(Object state change records)
Content starts

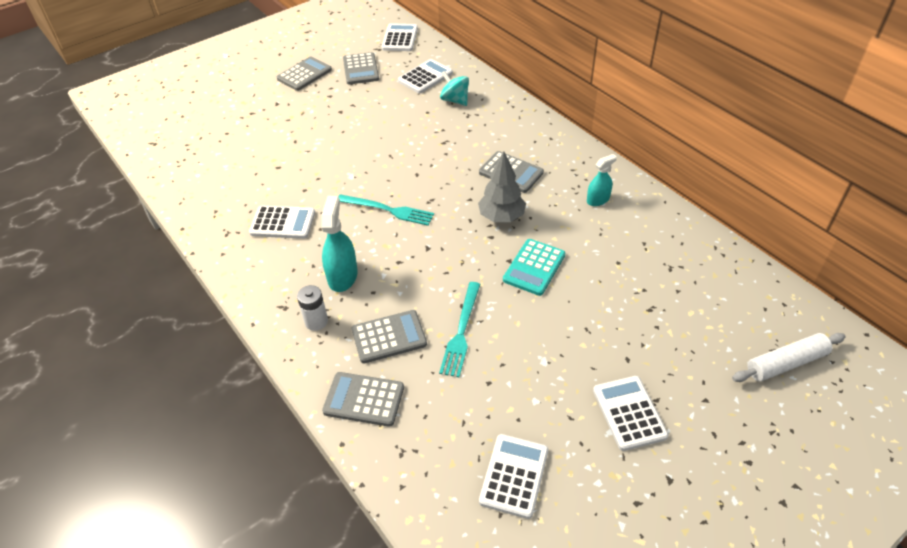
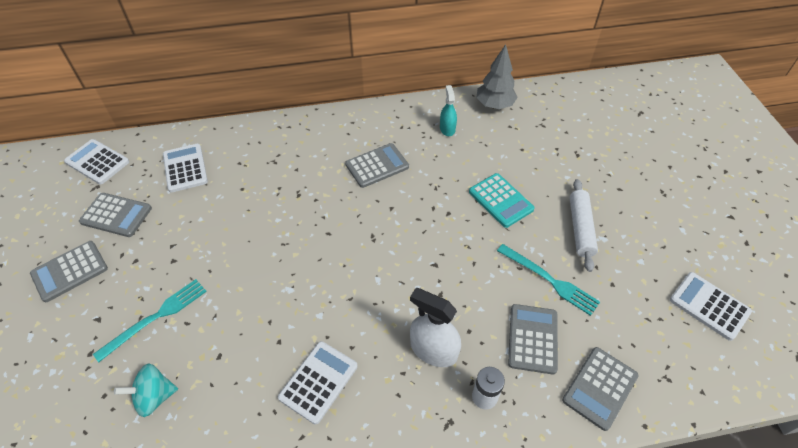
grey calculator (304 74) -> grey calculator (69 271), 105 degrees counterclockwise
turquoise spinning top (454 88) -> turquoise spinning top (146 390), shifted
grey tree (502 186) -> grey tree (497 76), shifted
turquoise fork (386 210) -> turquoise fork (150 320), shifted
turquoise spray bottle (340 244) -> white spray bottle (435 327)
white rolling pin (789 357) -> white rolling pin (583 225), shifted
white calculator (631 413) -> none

Content ends

--- Task statement ---
Give the records a second time exactly, keeping the images out.

--- Exercise solution ---
grey calculator (304 74) -> grey calculator (69 271), 105 degrees counterclockwise
turquoise spinning top (454 88) -> turquoise spinning top (146 390), shifted
grey tree (502 186) -> grey tree (497 76), shifted
turquoise fork (386 210) -> turquoise fork (150 320), shifted
turquoise spray bottle (340 244) -> white spray bottle (435 327)
white rolling pin (789 357) -> white rolling pin (583 225), shifted
white calculator (631 413) -> none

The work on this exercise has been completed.